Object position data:
=== Begin Enclosure ===

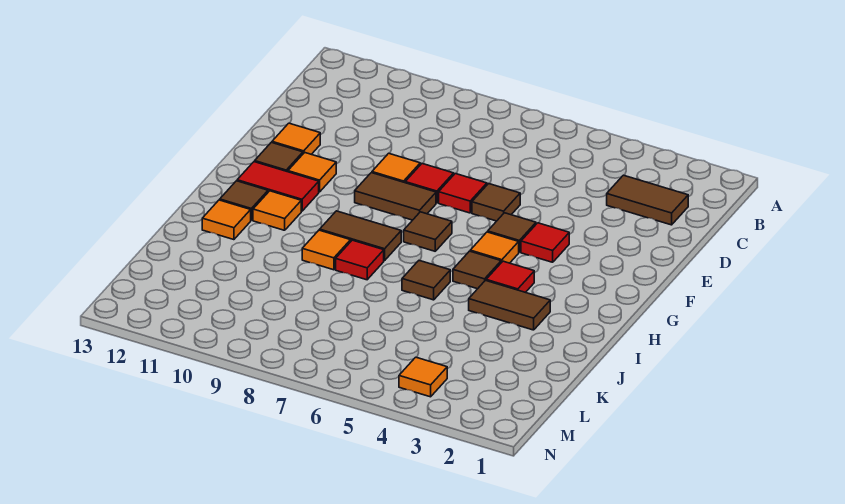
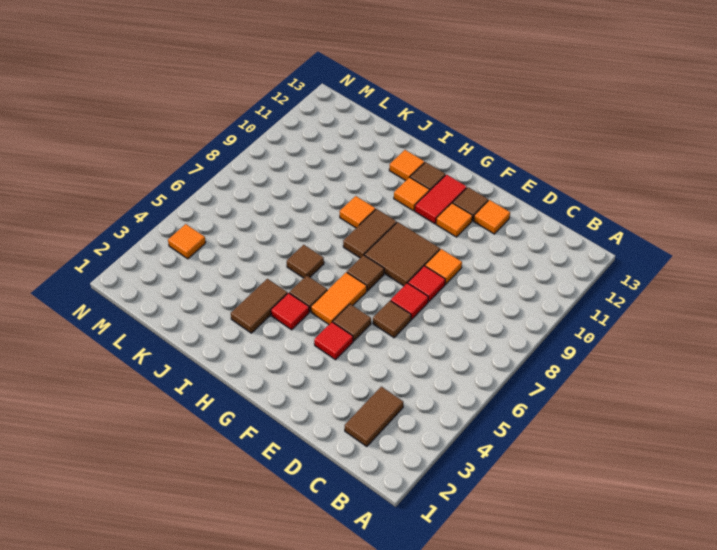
brown 1x2 tile [355,173,436,220] -> brown 2x2 tile [364,222,440,286]
orange 1x1 tile [470,232,519,263] -> orange 1x2 tile [311,272,367,324]
red 1x1 tile [336,240,384,280] -> none

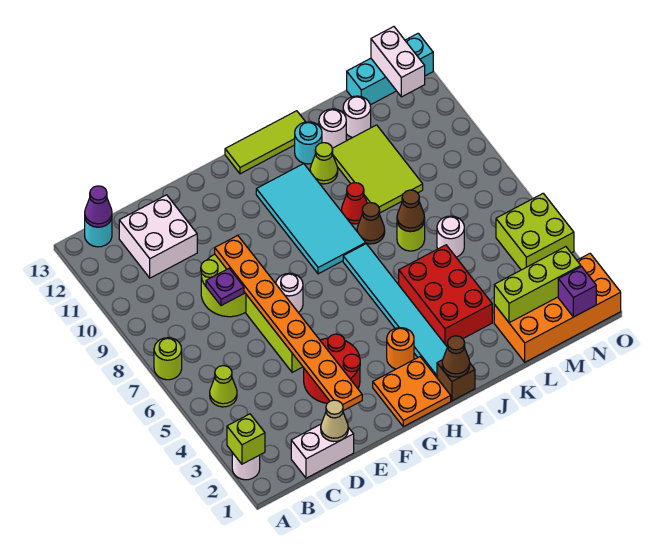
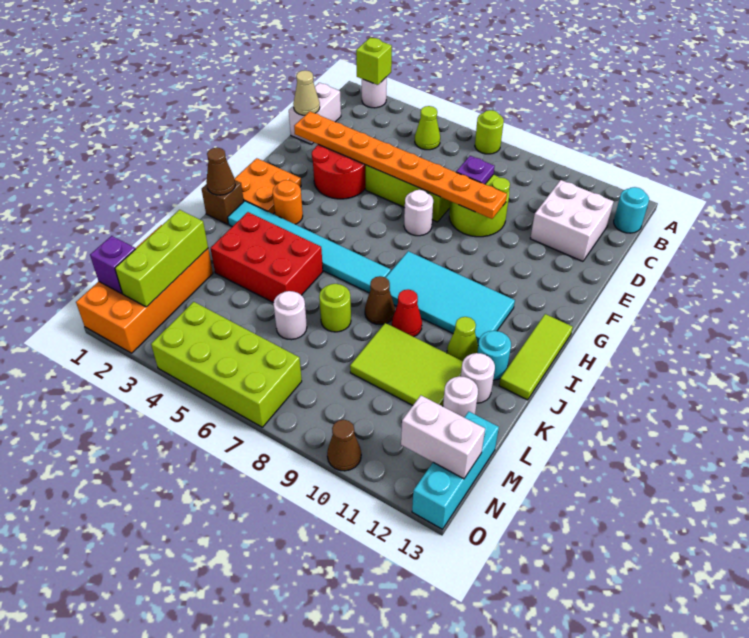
purple 1x1 cone [85,186,112,227] -> none
brown 1x1 cone [397,190,425,231] -> brown 1x1 cone moved to [327,420,361,471]
lime 2x2 brick [496,193,574,270] -> lime 2x4 brick [151,302,302,427]

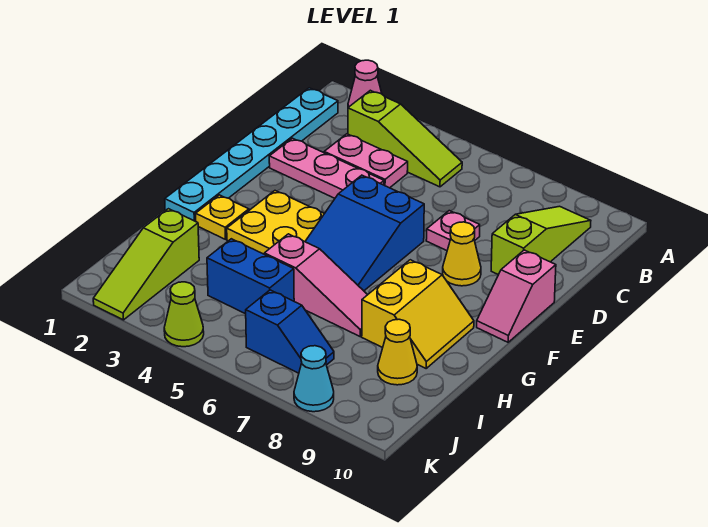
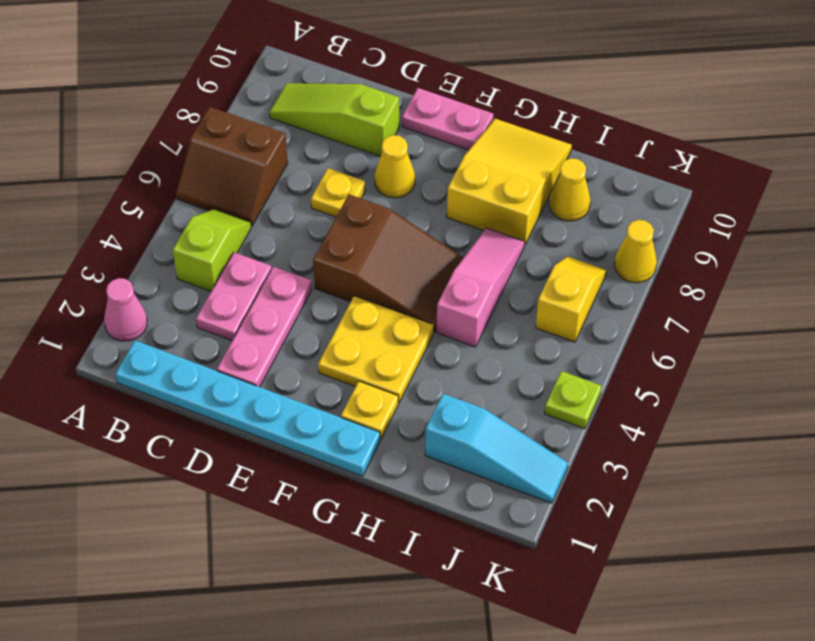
none -> brown 2x2 slope [176,107,288,226]
lime 1x3 slope [348,90,462,187] -> lime 1x2 slope [173,209,251,291]
pink 1x1 plate [426,211,480,251] -> yellow 1x1 plate [311,168,365,217]
blue 2x3 slope [305,175,424,291] -> brown 2x3 slope [313,194,463,332]
pink 1x2 slope [477,250,556,342] -> pink 1x2 plate [402,88,493,150]
yellow 2x2 slope [362,260,474,368] -> yellow 2x3 slope [447,119,572,244]
lime 1x3 slope [93,209,199,320] -> cyan 1x3 slope [425,394,568,503]
blue 1x2 brick [207,239,294,314] -> none
blue 1x2 slope [246,290,334,373] -> yellow 1x2 slope [536,256,606,342]
lime 1x1 cone [164,282,204,347] -> lime 1x1 plate [545,371,601,429]
cyan 1x1 cone [294,346,334,412] -> yellow 1x1 cone [615,220,657,283]

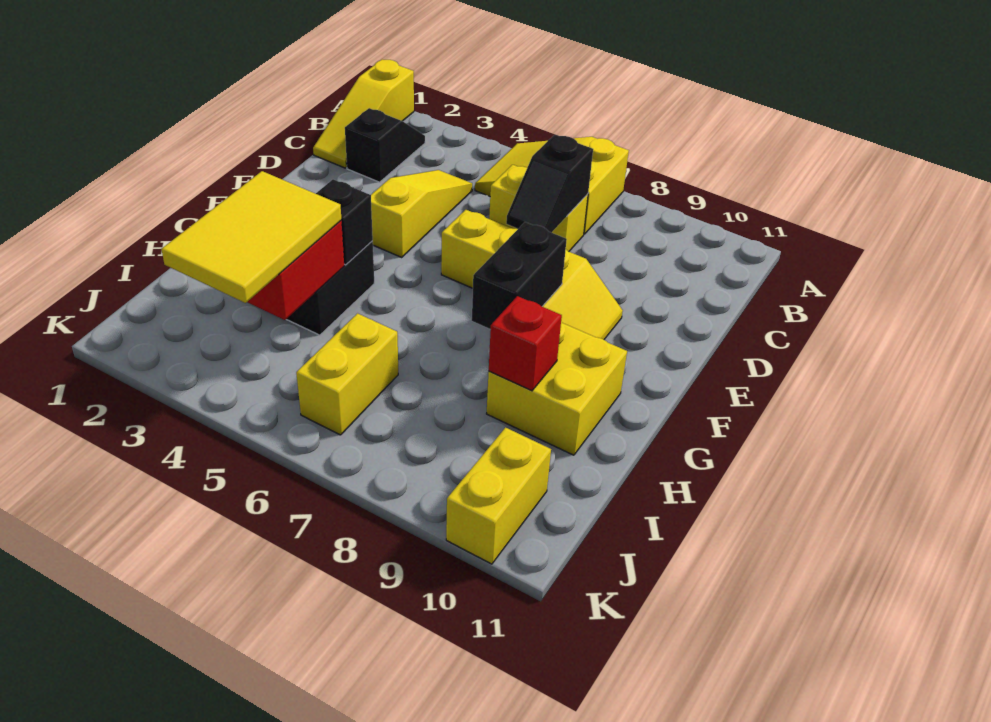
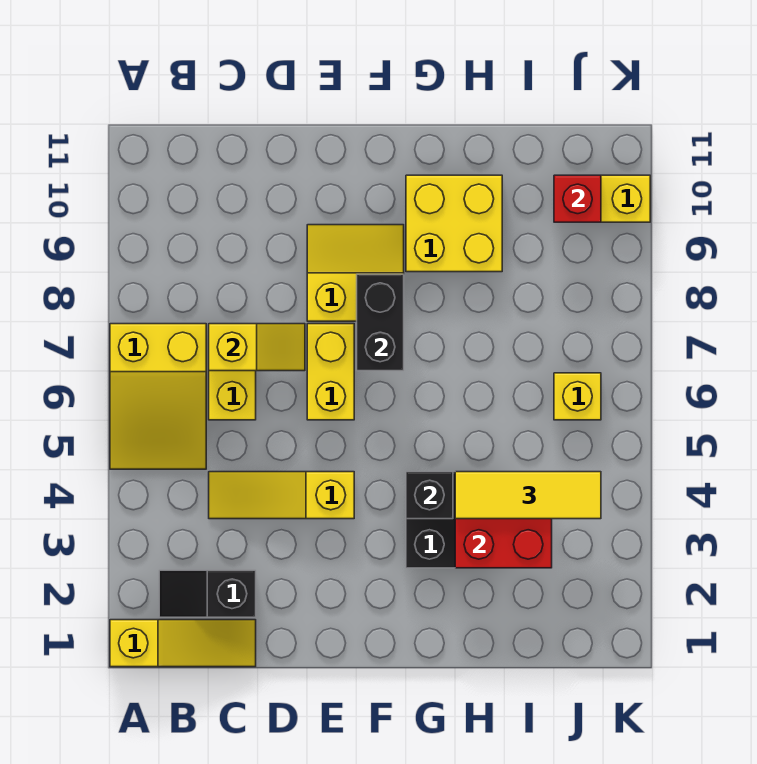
black 1x2 slope [506,135,593,233] -> yellow 1x2 slope [209,324,305,371]
black 1x2 brick [472,222,567,329] -> black 1x2 brick turned to [357,274,404,371]
yellow 2x3 tile [161,171,341,303] -> yellow 1x3 tile [455,472,601,519]
red 1x1 brick [489,296,562,391] -> red 1x1 brick moved to [554,175,601,222]
yellow 1x2 brick [296,313,398,435] -> yellow 1x1 brick [554,373,601,420]

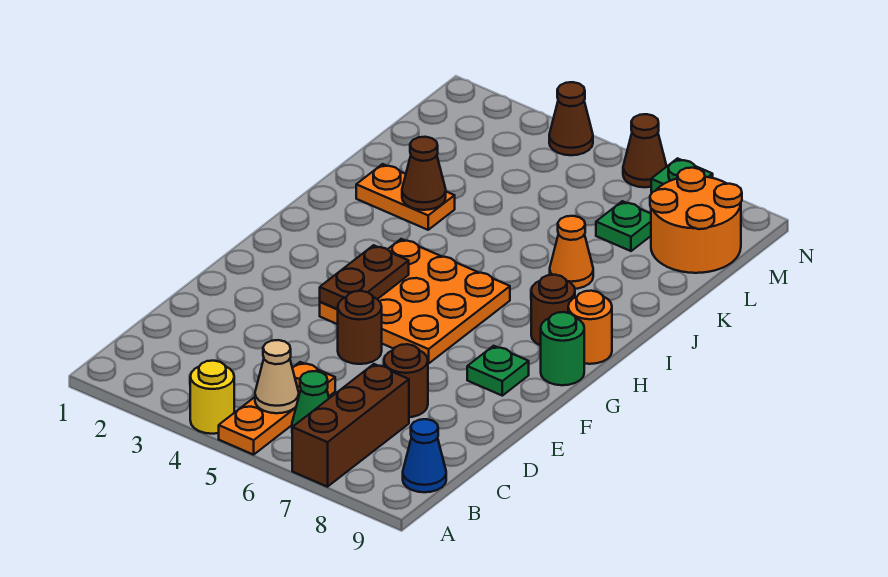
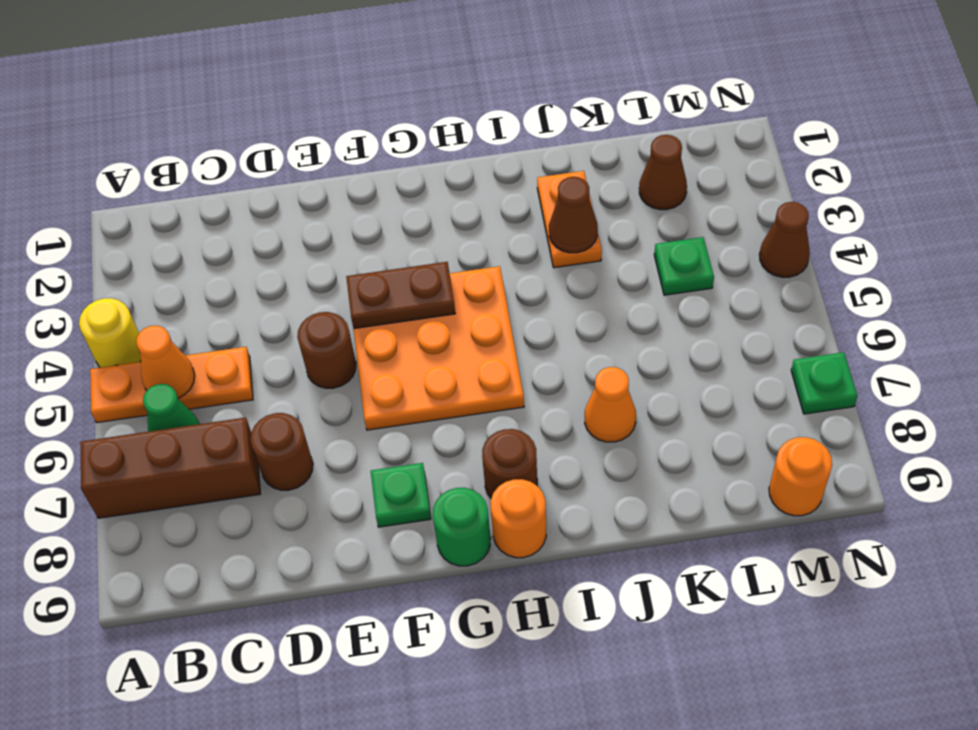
tan 1x1 cone [255,340,299,413] -> orange 1x1 cone [136,325,195,398]
blue 1x1 cone [403,419,446,492] -> none
green 1x1 plate [596,201,651,251] -> green 1x1 plate moved to [654,237,714,295]
orange 2x2 round brick [650,168,742,273] -> orange 1x1 round brick [769,437,832,516]
brown 1x1 cone [623,114,667,187] -> brown 1x1 cone moved to [639,135,687,210]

=== End Enclosure ===

Print, exactly and only, the lines running from the line with "red 1x1 brick [489,296,562,391]" through the last line of the data, including both. Skip any picture.

- **Solution**:
red 1x1 brick [489,296,562,391] -> red 1x1 brick moved to [554,175,601,222]
yellow 1x2 brick [296,313,398,435] -> yellow 1x1 brick [554,373,601,420]

tan 1x1 cone [255,340,299,413] -> orange 1x1 cone [136,325,195,398]
blue 1x1 cone [403,419,446,492] -> none
green 1x1 plate [596,201,651,251] -> green 1x1 plate moved to [654,237,714,295]
orange 2x2 round brick [650,168,742,273] -> orange 1x1 round brick [769,437,832,516]
brown 1x1 cone [623,114,667,187] -> brown 1x1 cone moved to [639,135,687,210]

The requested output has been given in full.